*** Opening Information supplied ***

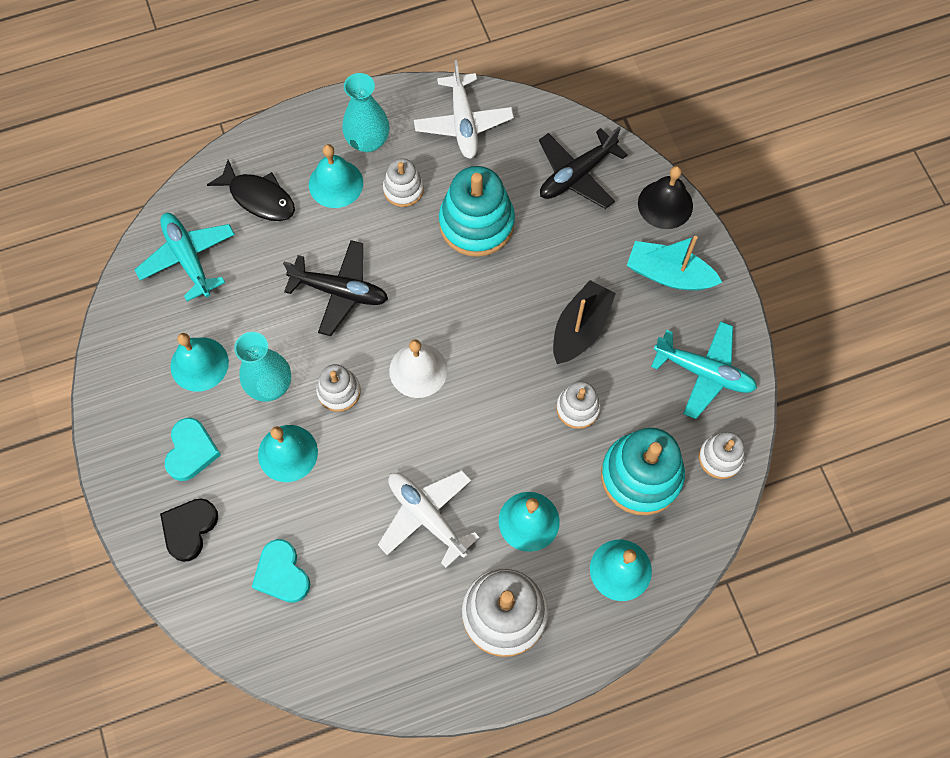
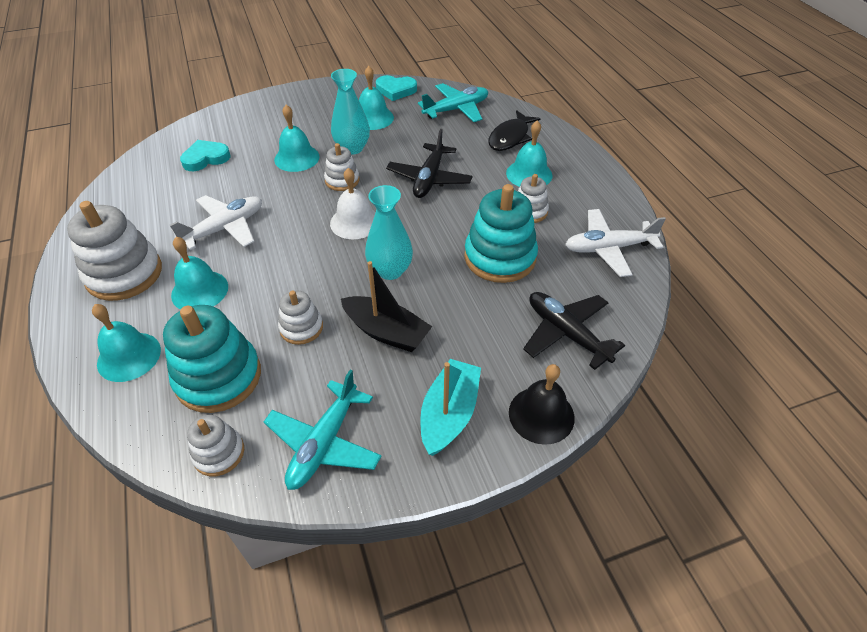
camera: 90 degrees right, 20 degrees down
black heart [160,498,218,562] -> none
turquoise heart [165,418,221,481] -> turquoise heart moved to [376,75,417,101]
turquoise vase [342,73,390,152] -> turquoise vase moved to [365,185,413,280]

*** Closing Information supplied ***

• Task: The preceding listing is to be restated word for word, with every picture omitted.

• Answer below:
camera: 90 degrees right, 20 degrees down
black heart [160,498,218,562] -> none
turquoise heart [165,418,221,481] -> turquoise heart moved to [376,75,417,101]
turquoise vase [342,73,390,152] -> turquoise vase moved to [365,185,413,280]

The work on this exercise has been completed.